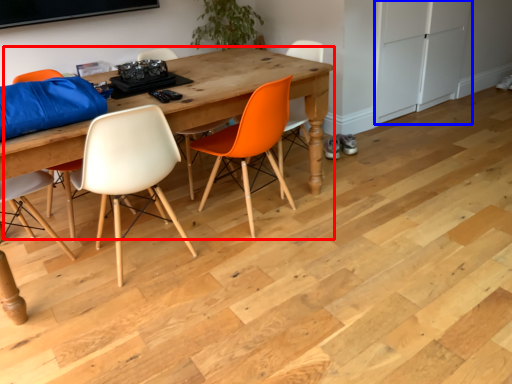
Question: Which object is further to the camera taking this photo, table (highlighted by a red box) or cabinetry (highlighted by a blue box)?

Choices:
 (A) table
 (B) cabinetry

Answer: (B)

__EXERCISE INSTRUCTIONS__
Report how many lines of the data above contain the word "cabinetry", giving only the number.

__ANSWER TO THE EXERCISE__
2